#### [Material shown]
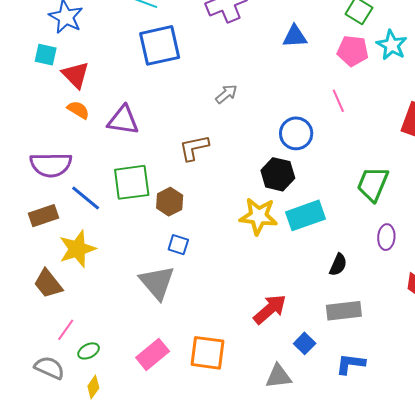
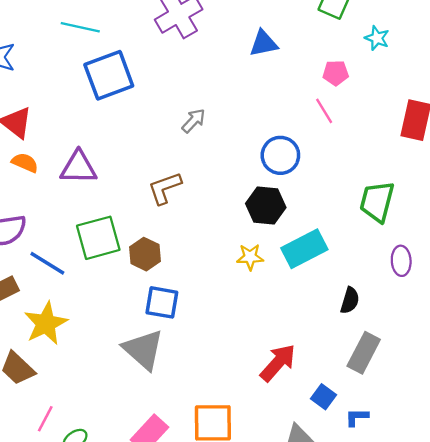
cyan star: (392, 45) -> (377, 38), size x0.7
pink pentagon: (353, 51) -> (336, 73), moved, size x0.7
yellow star: (258, 216) -> (250, 257), size x0.6
blue square: (178, 245) -> (162, 302), size x1.4
gray rectangle: (344, 311) -> (364, 353), turned -48
blue L-shape: (350, 364) -> (357, 417), moved, size x0.7

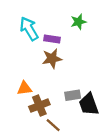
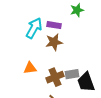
cyan arrow: (29, 29) -> (34, 28), moved, turned 60
brown cross: (39, 106) -> (55, 77), moved

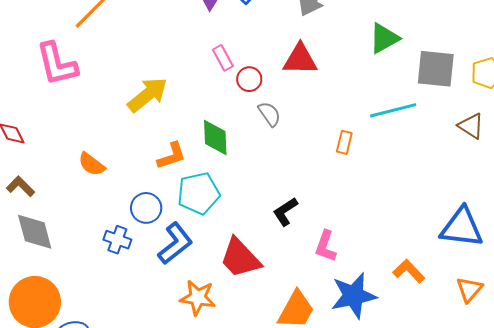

#### [Task]
Restate word for word only the lines from the one with "cyan arrow: (29, 29)" through the last line of the material, both included. Any picture should be left out.

#### [Answer section]
cyan arrow: (29, 29) -> (34, 28), moved, turned 60
brown cross: (39, 106) -> (55, 77), moved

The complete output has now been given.